Data to use:
━━━━━━━━━━━━━━━━━━━━

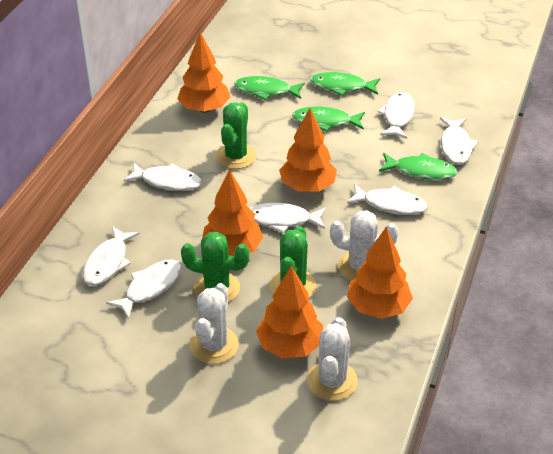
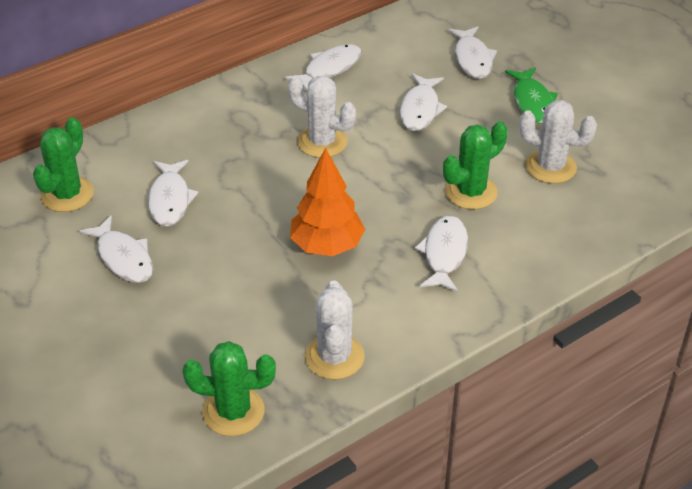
green fish: 4 -> 1
orange tree: 5 -> 1
white fish: 7 -> 6

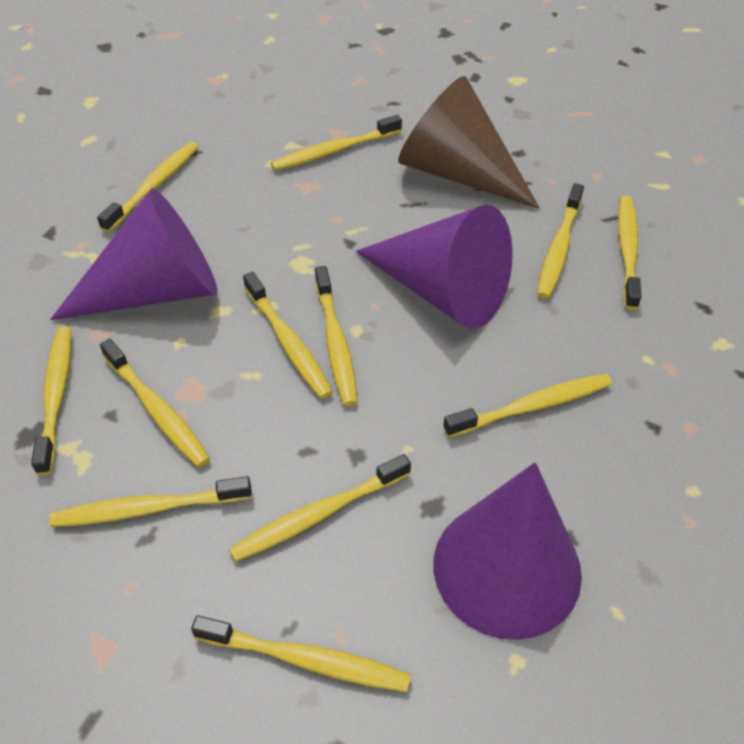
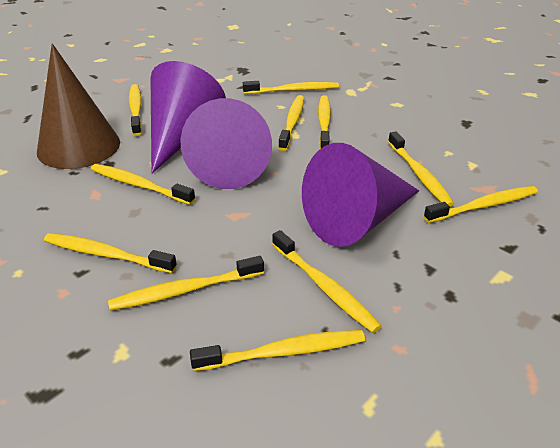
yellow toothbrush: 12 -> 11

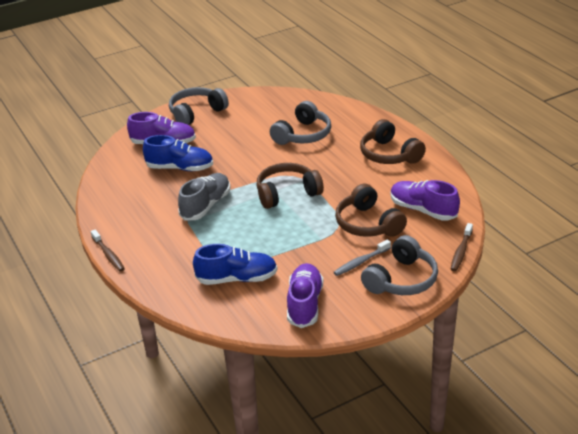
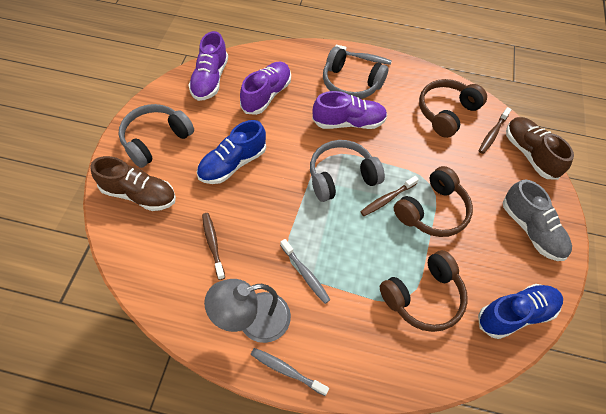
brown shoe: 0 -> 2
brown toothbrush: 2 -> 3
grey lamp: 0 -> 1
grey toothbrush: 1 -> 3

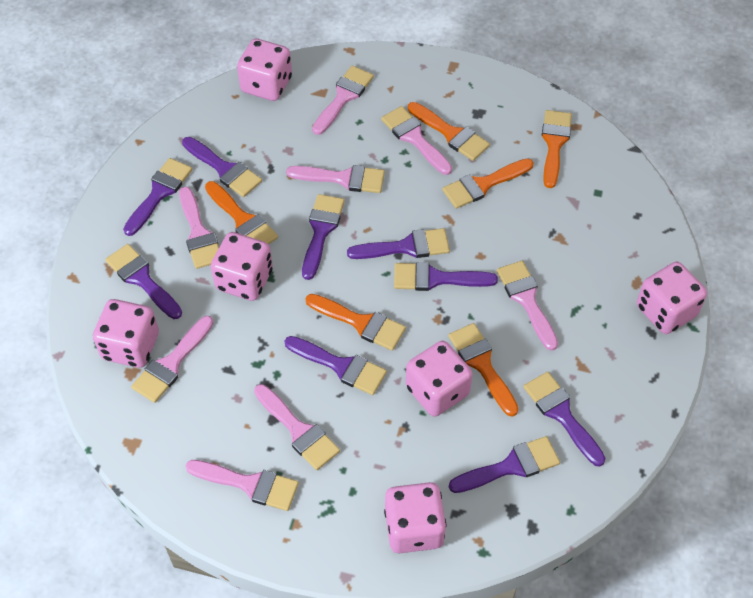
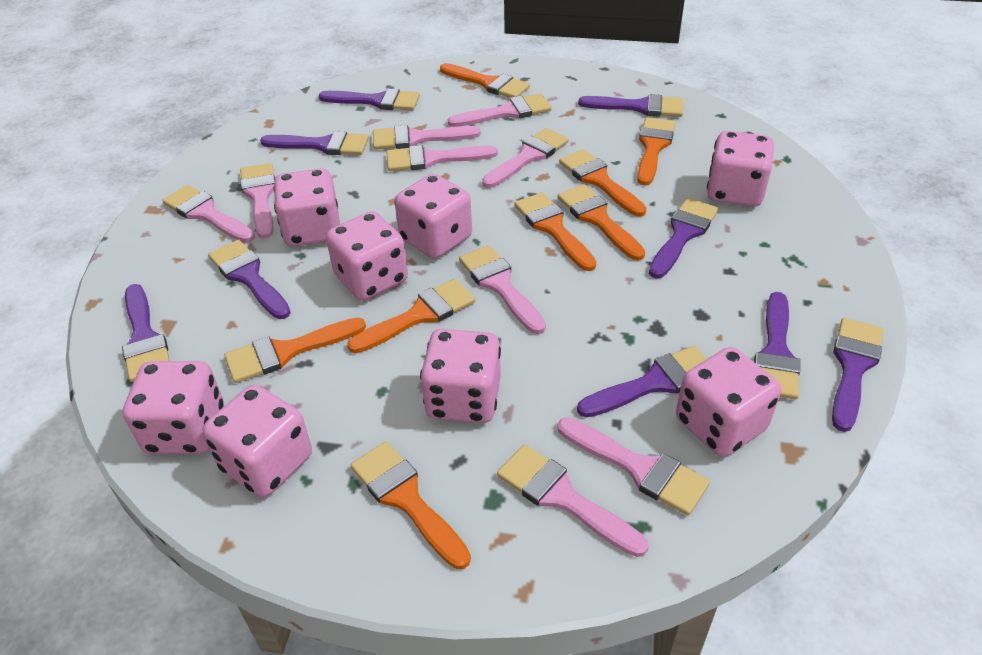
orange brush: 6 -> 8
pink brush: 8 -> 9
pink dice: 6 -> 8

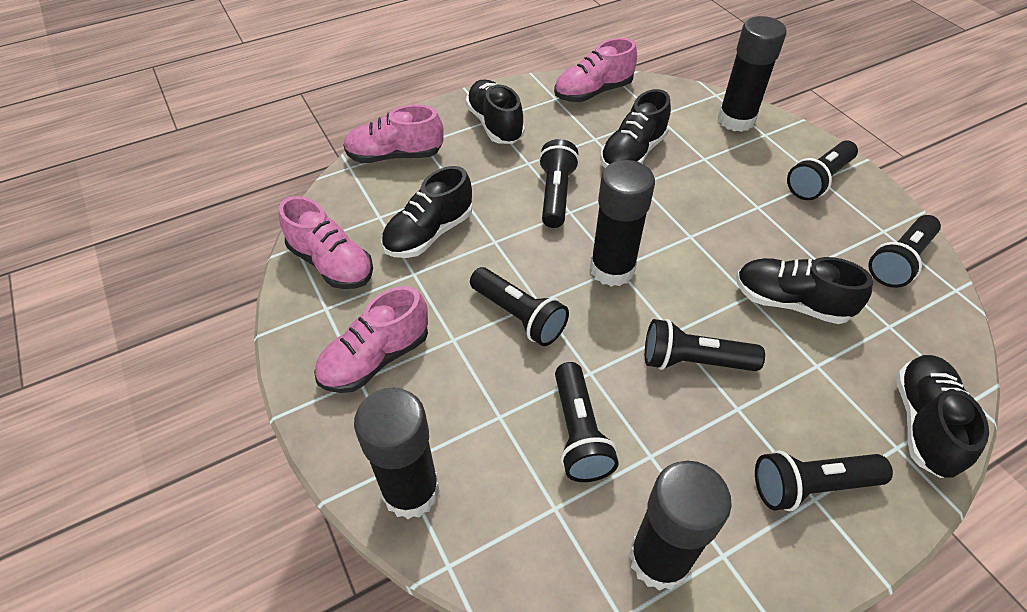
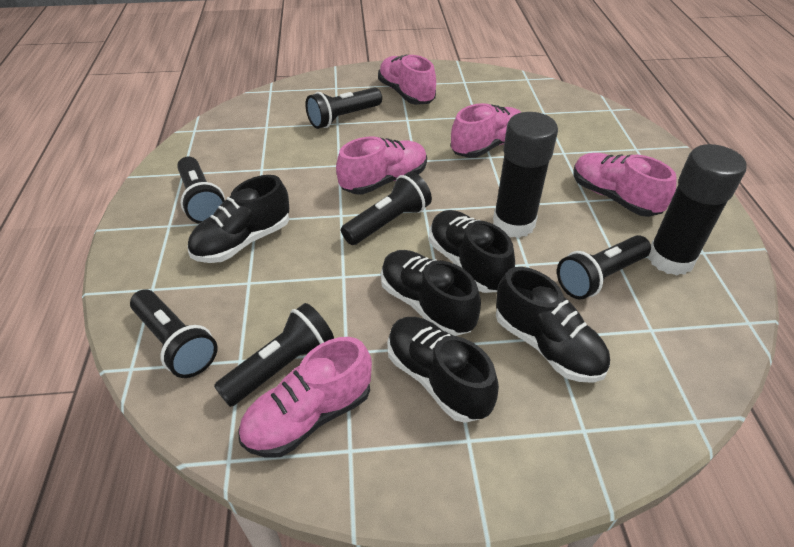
black flashlight: 7 -> 6
black glue stick: 4 -> 2
pink shoe: 4 -> 5

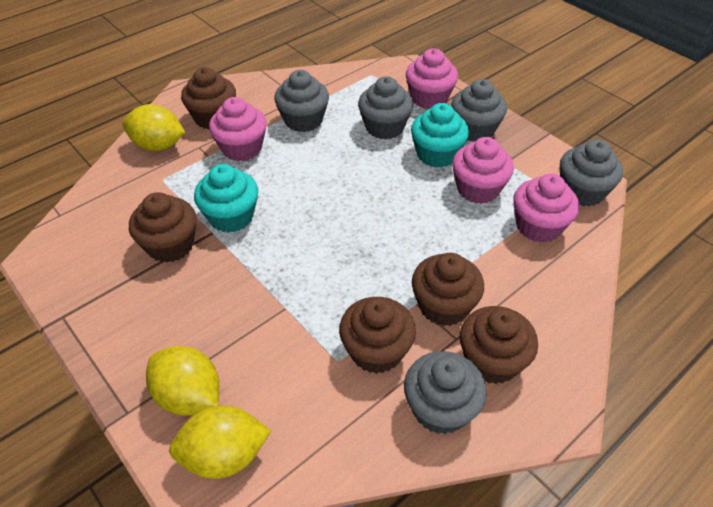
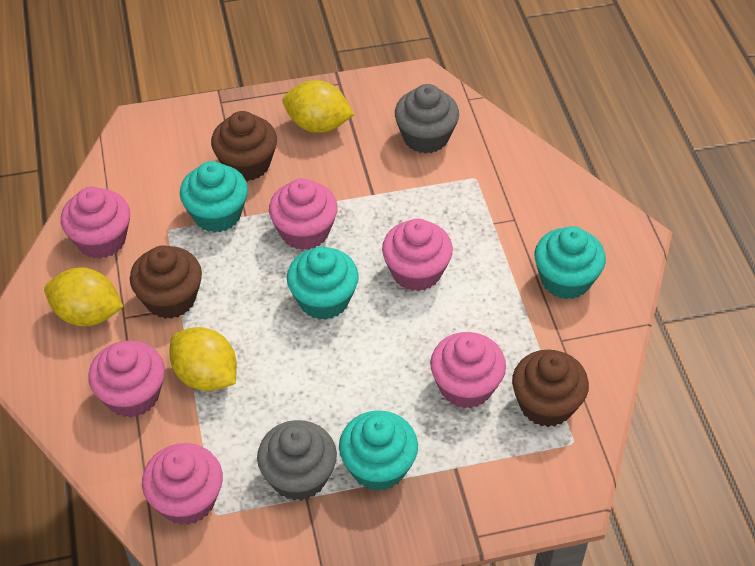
brown cupcake: 5 -> 3
grey cupcake: 5 -> 2
pink cupcake: 4 -> 6
turquoise cupcake: 2 -> 4

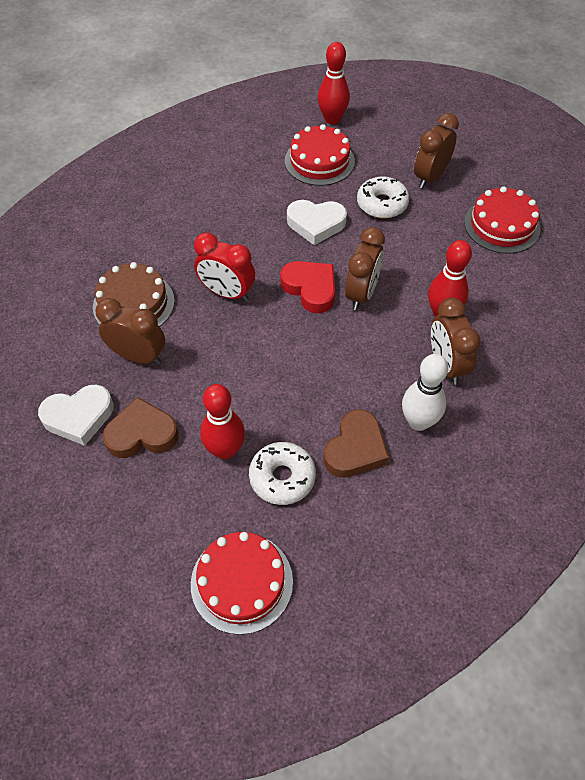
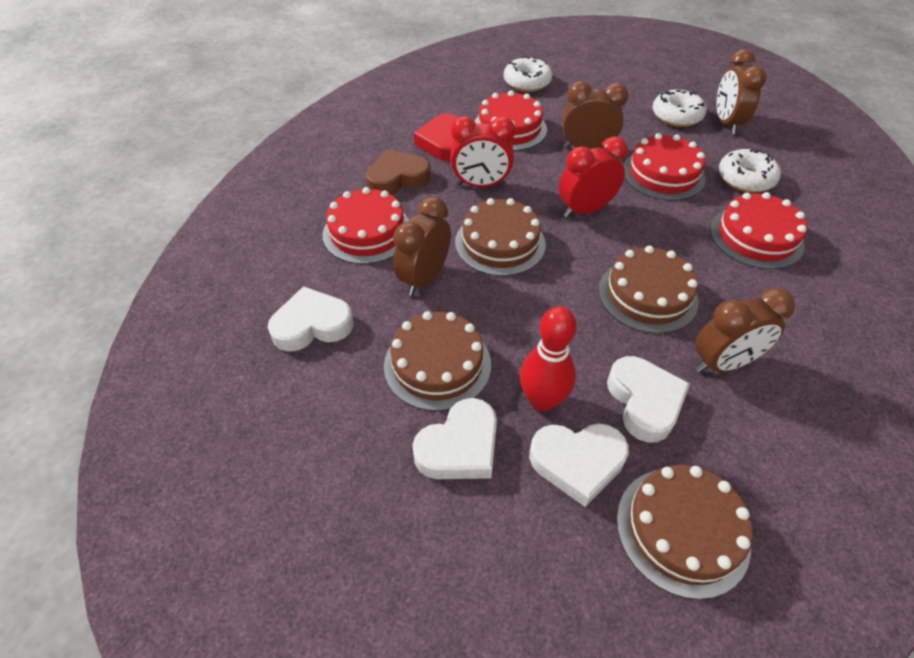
brown cake: 1 -> 4
brown heart: 2 -> 1
red bowling pin: 3 -> 1
red cake: 3 -> 4
red clock: 1 -> 2
white bowling pin: 1 -> 0
white donut: 2 -> 3
white heart: 2 -> 4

━━━━━━━━━━━━━━━━━━━━

Task requirements:
Render all entries verbatim, excluding any pictures they hold.

Solution below:
green fish: 4 -> 1
orange tree: 5 -> 1
white fish: 7 -> 6

yellow toothbrush: 12 -> 11

brown shoe: 0 -> 2
brown toothbrush: 2 -> 3
grey lamp: 0 -> 1
grey toothbrush: 1 -> 3

orange brush: 6 -> 8
pink brush: 8 -> 9
pink dice: 6 -> 8

black flashlight: 7 -> 6
black glue stick: 4 -> 2
pink shoe: 4 -> 5

brown cupcake: 5 -> 3
grey cupcake: 5 -> 2
pink cupcake: 4 -> 6
turquoise cupcake: 2 -> 4

brown cake: 1 -> 4
brown heart: 2 -> 1
red bowling pin: 3 -> 1
red cake: 3 -> 4
red clock: 1 -> 2
white bowling pin: 1 -> 0
white donut: 2 -> 3
white heart: 2 -> 4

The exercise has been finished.